## Your instructions
State only how many lines below include the string "left".

## Available data
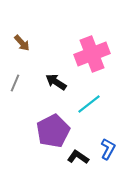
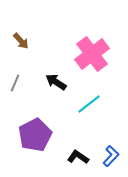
brown arrow: moved 1 px left, 2 px up
pink cross: rotated 16 degrees counterclockwise
purple pentagon: moved 18 px left, 4 px down
blue L-shape: moved 3 px right, 7 px down; rotated 15 degrees clockwise
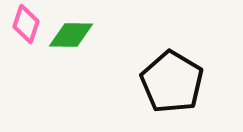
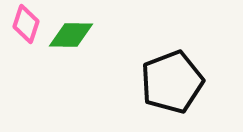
black pentagon: rotated 20 degrees clockwise
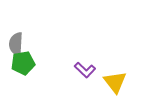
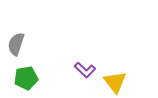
gray semicircle: rotated 15 degrees clockwise
green pentagon: moved 3 px right, 15 px down
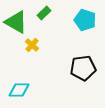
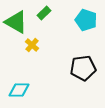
cyan pentagon: moved 1 px right
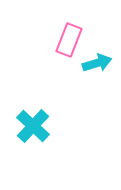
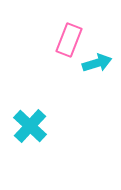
cyan cross: moved 3 px left
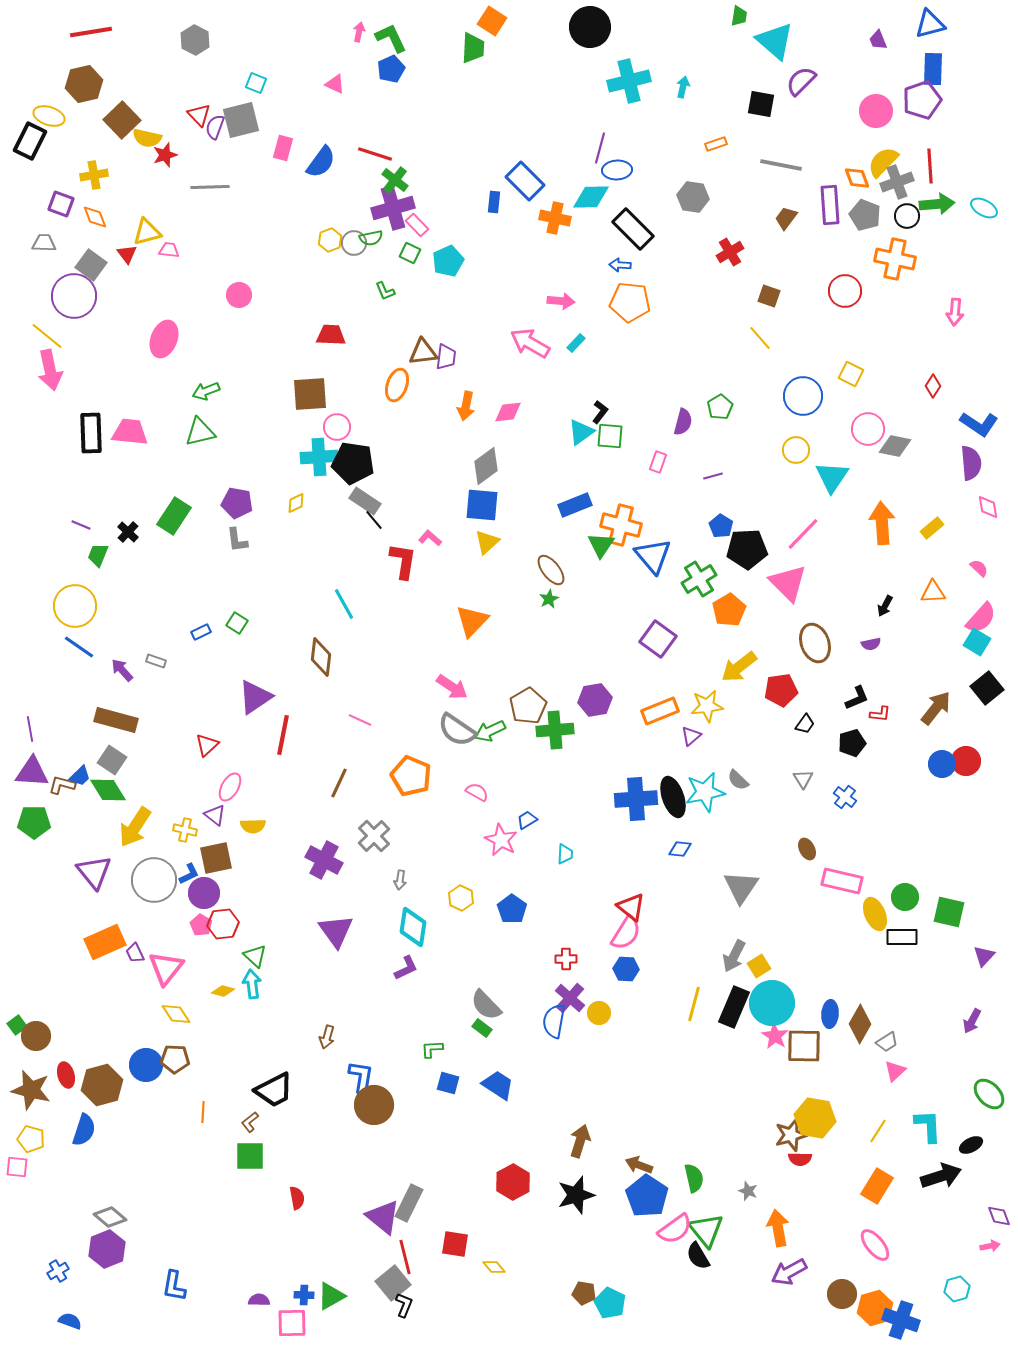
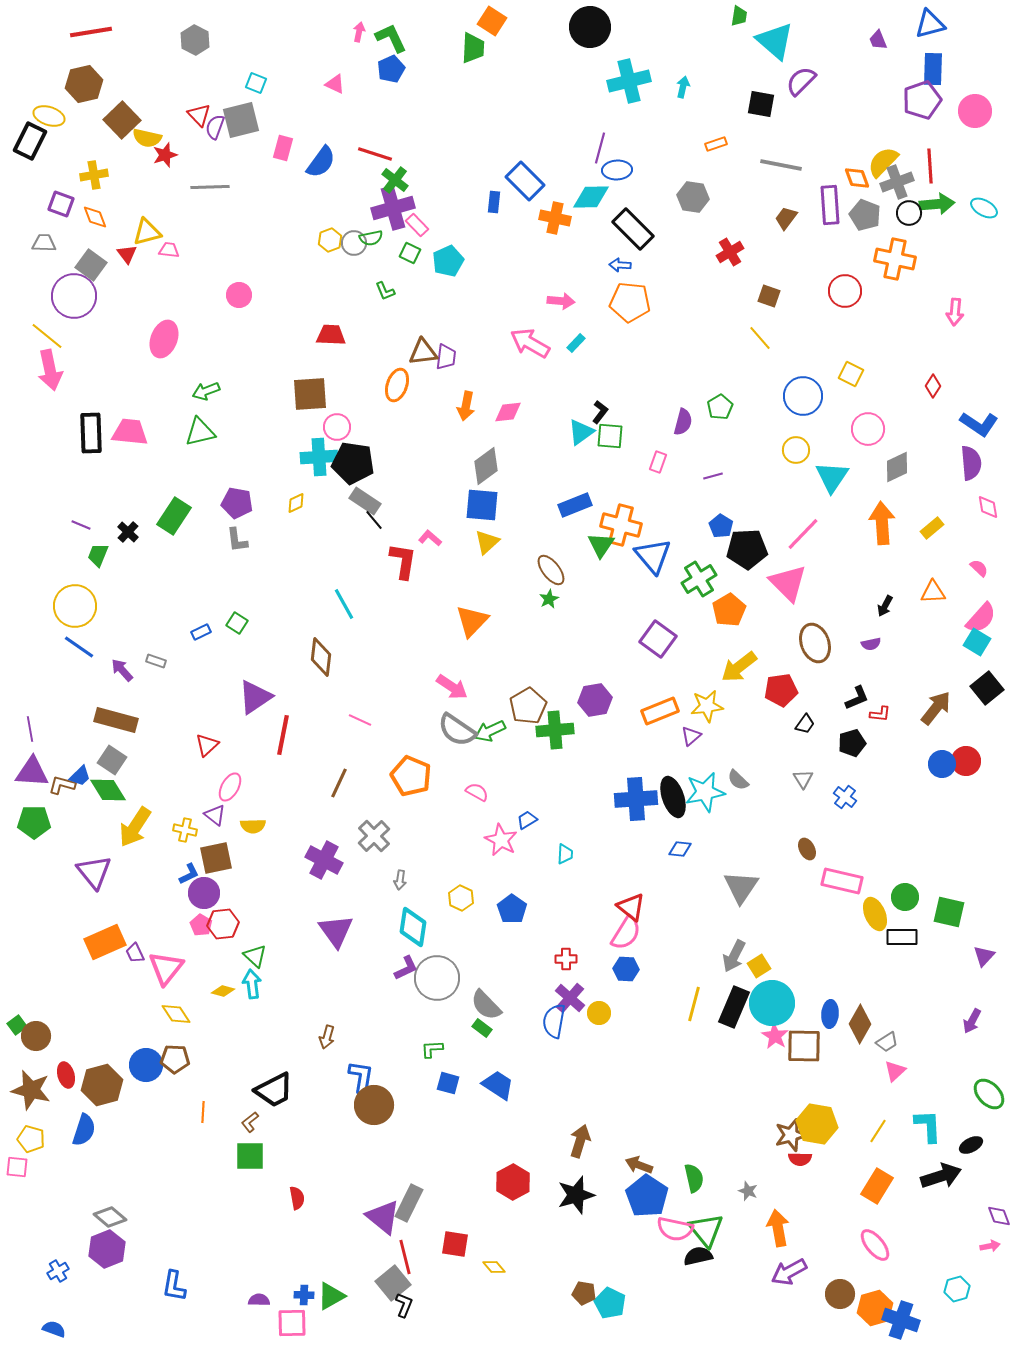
pink circle at (876, 111): moved 99 px right
black circle at (907, 216): moved 2 px right, 3 px up
gray diamond at (895, 446): moved 2 px right, 21 px down; rotated 36 degrees counterclockwise
gray circle at (154, 880): moved 283 px right, 98 px down
yellow hexagon at (815, 1118): moved 2 px right, 6 px down
pink semicircle at (675, 1229): rotated 48 degrees clockwise
black semicircle at (698, 1256): rotated 108 degrees clockwise
brown circle at (842, 1294): moved 2 px left
blue semicircle at (70, 1321): moved 16 px left, 8 px down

## Written response
5